#### EXERCISE INPUT
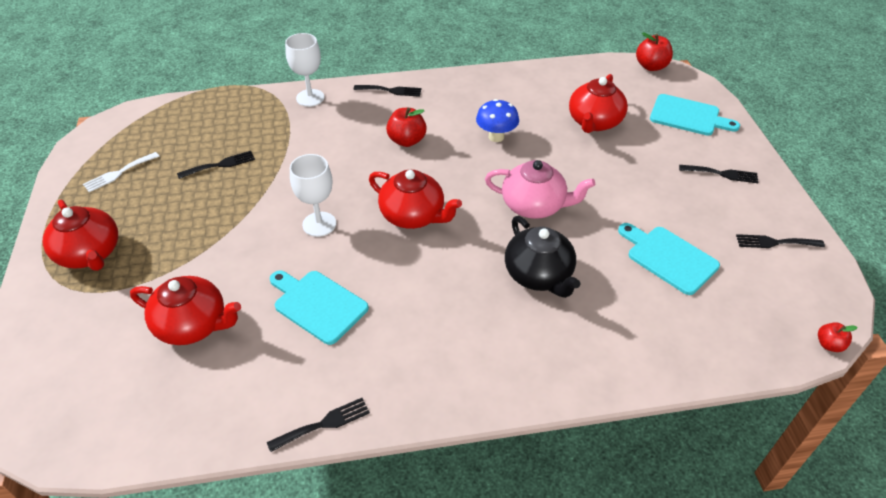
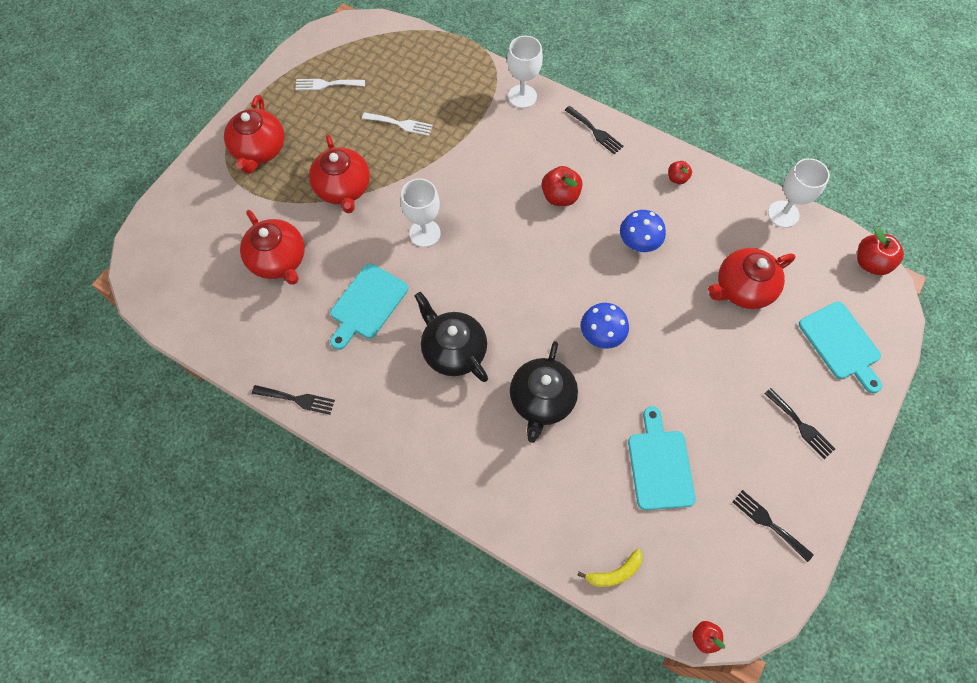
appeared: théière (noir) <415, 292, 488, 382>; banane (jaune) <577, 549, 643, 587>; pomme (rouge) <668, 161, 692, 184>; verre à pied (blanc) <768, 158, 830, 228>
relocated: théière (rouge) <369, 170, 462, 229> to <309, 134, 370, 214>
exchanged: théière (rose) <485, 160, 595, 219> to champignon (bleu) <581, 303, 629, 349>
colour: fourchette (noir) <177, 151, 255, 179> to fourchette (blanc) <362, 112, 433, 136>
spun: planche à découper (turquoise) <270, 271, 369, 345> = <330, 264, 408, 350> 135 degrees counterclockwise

...

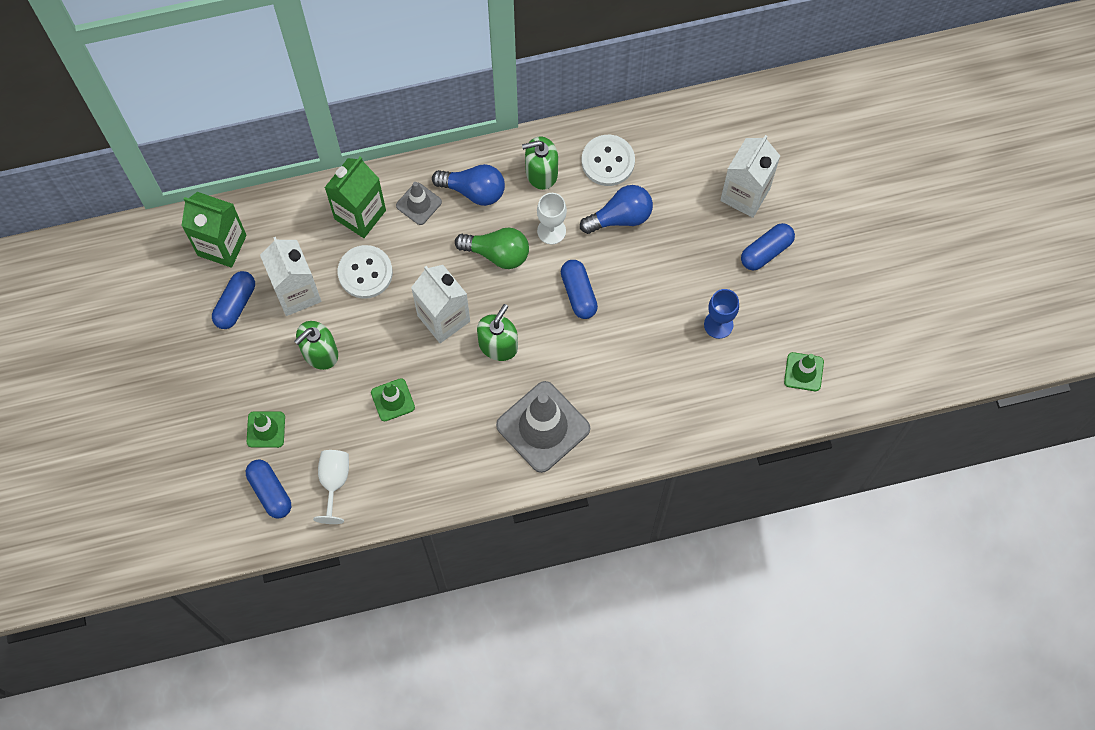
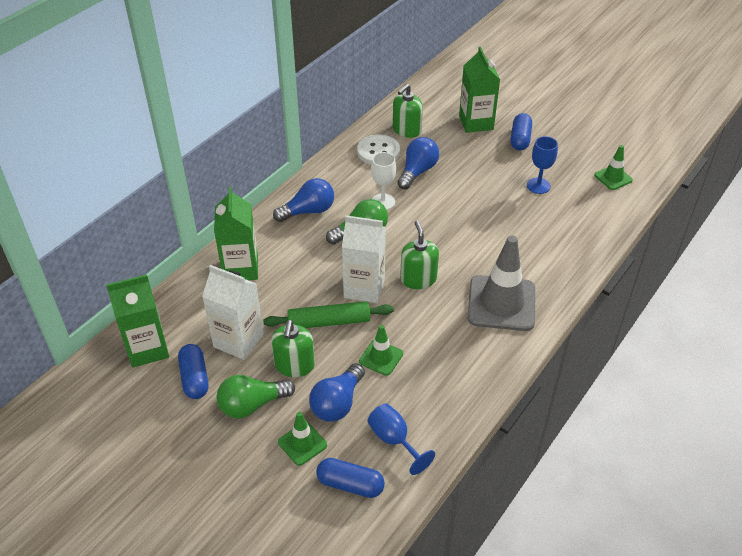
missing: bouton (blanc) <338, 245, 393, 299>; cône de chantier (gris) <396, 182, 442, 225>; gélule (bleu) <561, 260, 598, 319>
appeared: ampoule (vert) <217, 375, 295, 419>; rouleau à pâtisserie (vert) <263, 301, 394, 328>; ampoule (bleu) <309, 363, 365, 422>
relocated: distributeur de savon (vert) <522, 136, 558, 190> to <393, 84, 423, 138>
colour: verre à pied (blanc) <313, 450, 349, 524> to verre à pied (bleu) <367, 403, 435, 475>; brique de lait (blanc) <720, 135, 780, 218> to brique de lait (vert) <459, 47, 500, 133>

#### EXERCISE DIRECTIONS
Which lines run from the one holding "appeared: théière (noir)" through the one holding "relocated: théière (rouge)" in the records above? Repeat them exactly, both included, and nothing more.

#### RESPONSE AREA
appeared: théière (noir) <415, 292, 488, 382>; banane (jaune) <577, 549, 643, 587>; pomme (rouge) <668, 161, 692, 184>; verre à pied (blanc) <768, 158, 830, 228>
relocated: théière (rouge) <369, 170, 462, 229> to <309, 134, 370, 214>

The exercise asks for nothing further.